- _WHAT NEEDS TO BE DONE_
Write out the data word for word, taking care that no picture is carried over.

"""

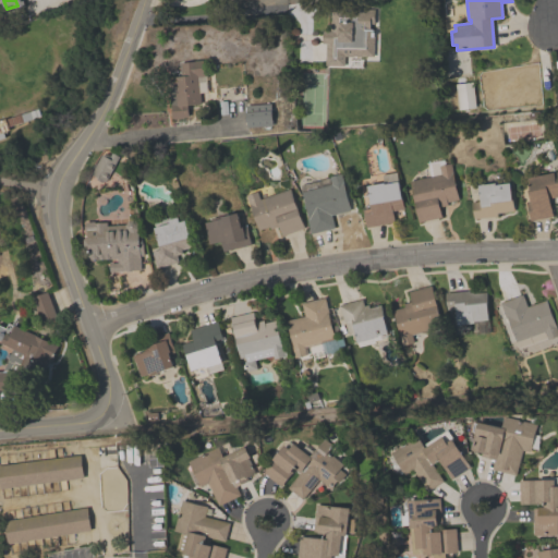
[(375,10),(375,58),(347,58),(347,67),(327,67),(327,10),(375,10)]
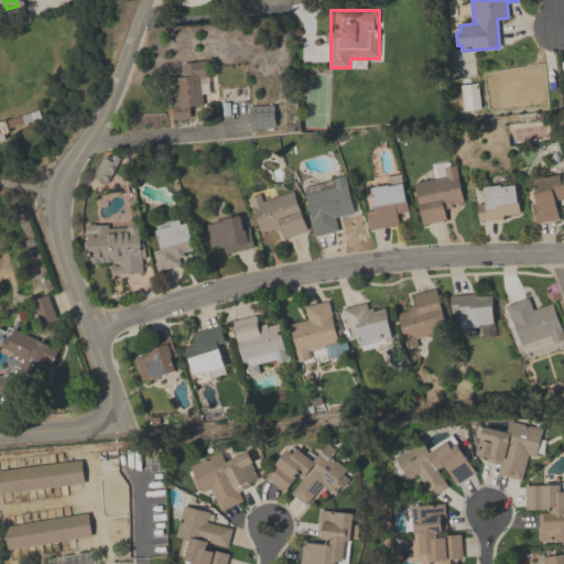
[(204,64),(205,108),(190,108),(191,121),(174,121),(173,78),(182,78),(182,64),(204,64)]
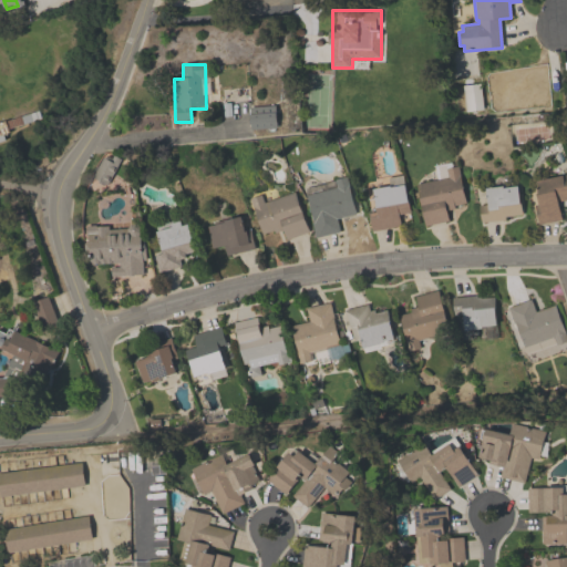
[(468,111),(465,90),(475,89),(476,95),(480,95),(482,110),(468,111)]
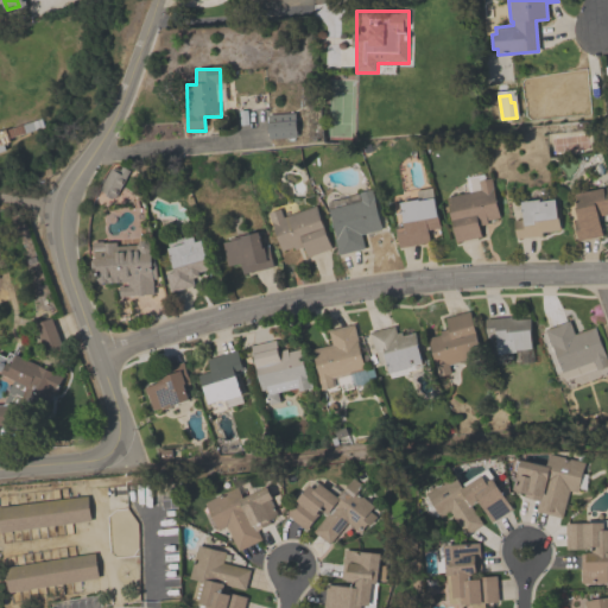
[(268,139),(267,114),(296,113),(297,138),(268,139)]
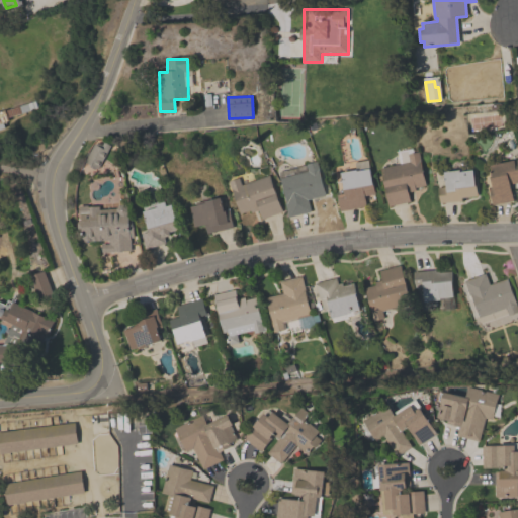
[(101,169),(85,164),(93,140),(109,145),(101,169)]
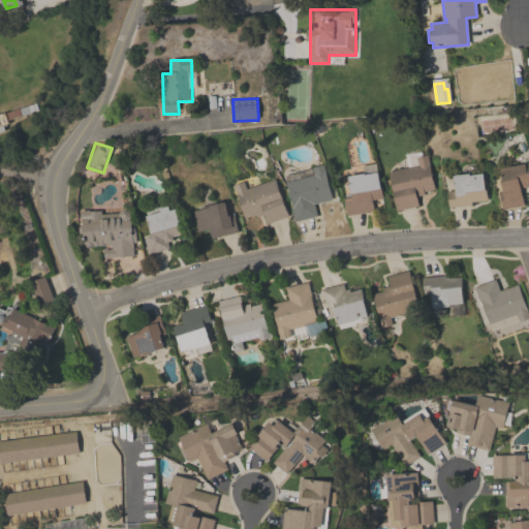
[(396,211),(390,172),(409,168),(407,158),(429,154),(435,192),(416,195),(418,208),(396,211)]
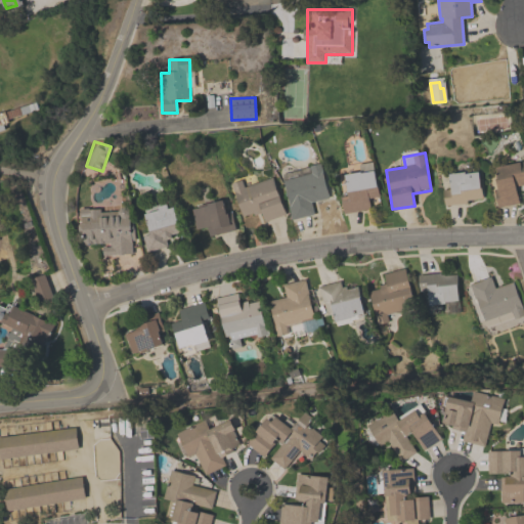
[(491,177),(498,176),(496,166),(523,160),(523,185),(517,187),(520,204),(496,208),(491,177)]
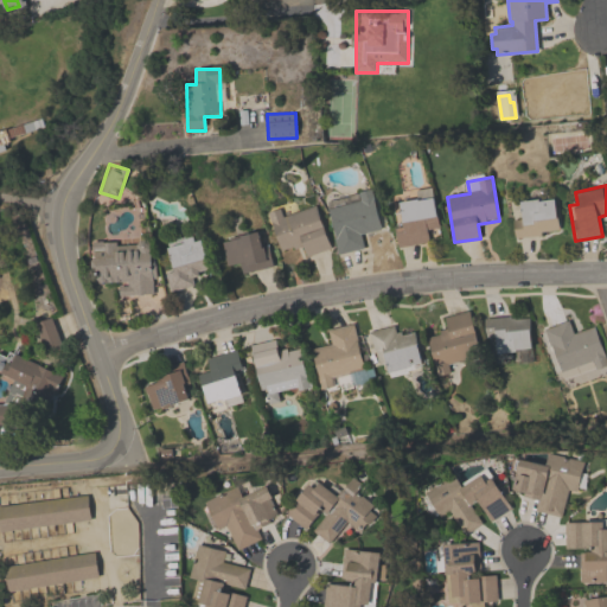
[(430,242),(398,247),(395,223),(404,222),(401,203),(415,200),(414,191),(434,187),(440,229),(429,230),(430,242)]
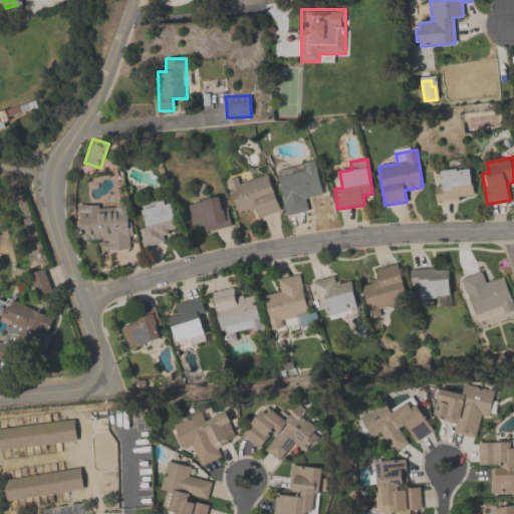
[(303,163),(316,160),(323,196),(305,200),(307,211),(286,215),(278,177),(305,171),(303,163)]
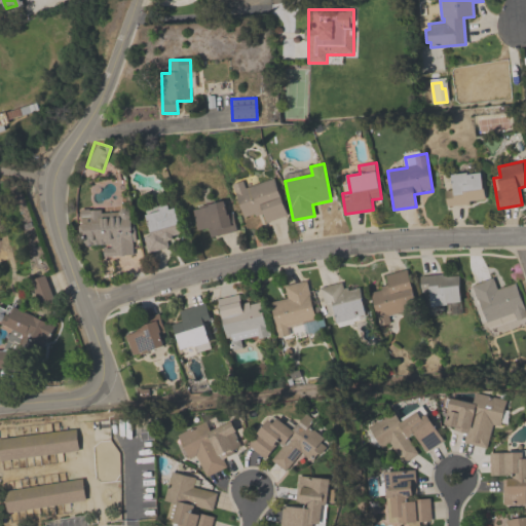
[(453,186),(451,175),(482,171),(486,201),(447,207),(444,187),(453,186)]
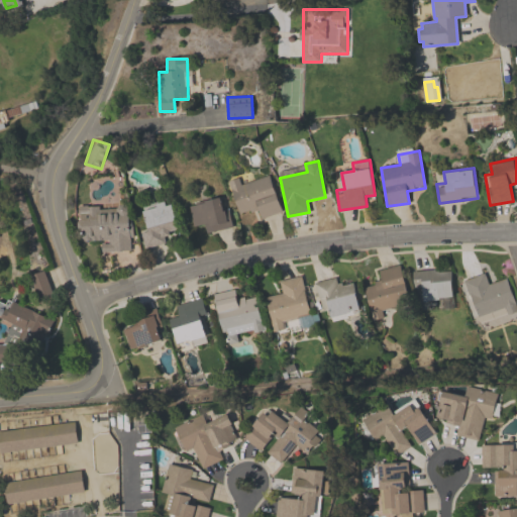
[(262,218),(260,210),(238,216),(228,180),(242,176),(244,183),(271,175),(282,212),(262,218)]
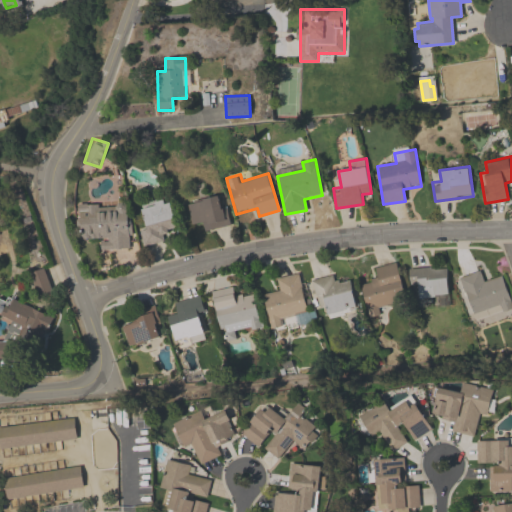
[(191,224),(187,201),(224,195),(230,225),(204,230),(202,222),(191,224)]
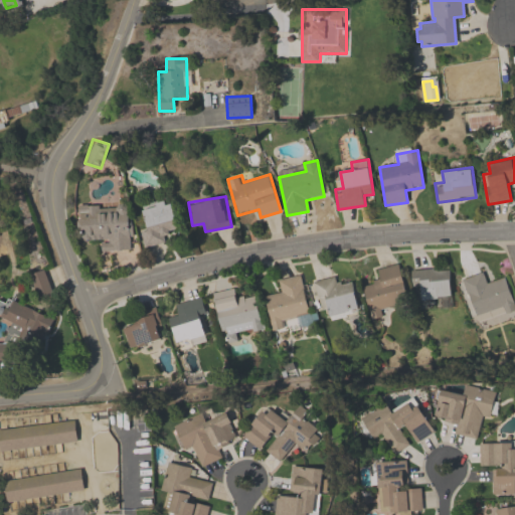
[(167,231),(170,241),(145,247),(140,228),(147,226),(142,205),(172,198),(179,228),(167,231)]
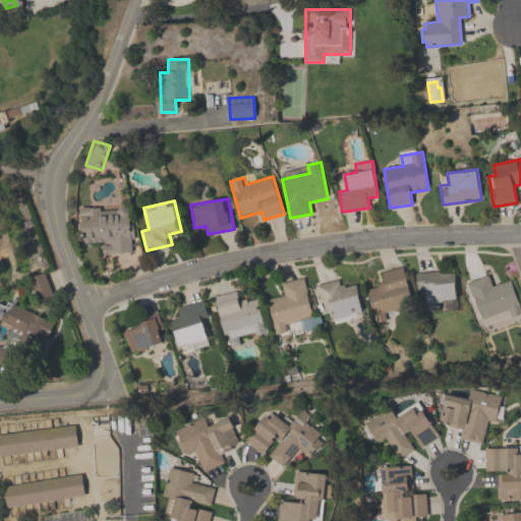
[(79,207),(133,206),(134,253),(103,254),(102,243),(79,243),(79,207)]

"""

- _RESPONSE TO THIS TASK_
[(375,10),(375,58),(347,58),(347,67),(327,67),(327,10),(375,10)]
[(204,64),(205,108),(190,108),(191,121),(174,121),(173,78),(182,78),(182,64),(204,64)]
[(468,111),(465,90),(475,89),(476,95),(480,95),(482,110),(468,111)]
[(268,139),(267,114),(296,113),(297,138),(268,139)]
[(101,169),(85,164),(93,140),(109,145),(101,169)]
[(396,211),(390,172),(409,168),(407,158),(429,154),(435,192),(416,195),(418,208),(396,211)]
[(491,177),(498,176),(496,166),(523,160),(523,185),(517,187),(520,204),(496,208),(491,177)]
[(430,242),(398,247),(395,223),(404,222),(401,203),(415,200),(414,191),(434,187),(440,229),(429,230),(430,242)]
[(303,163),(316,160),(323,196),(305,200),(307,211),(286,215),(278,177),(305,171),(303,163)]
[(453,186),(451,175),(482,171),(486,201),(447,207),(444,187),(453,186)]
[(262,218),(260,210),(238,216),(228,180),(242,176),(244,183),(271,175),(282,212),(262,218)]
[(191,224),(187,201),(224,195),(230,225),(204,230),(202,222),(191,224)]
[(167,231),(170,241),(145,247),(140,228),(147,226),(142,205),(172,198),(179,228),(167,231)]
[(79,207),(133,206),(134,253),(103,254),(102,243),(79,243),(79,207)]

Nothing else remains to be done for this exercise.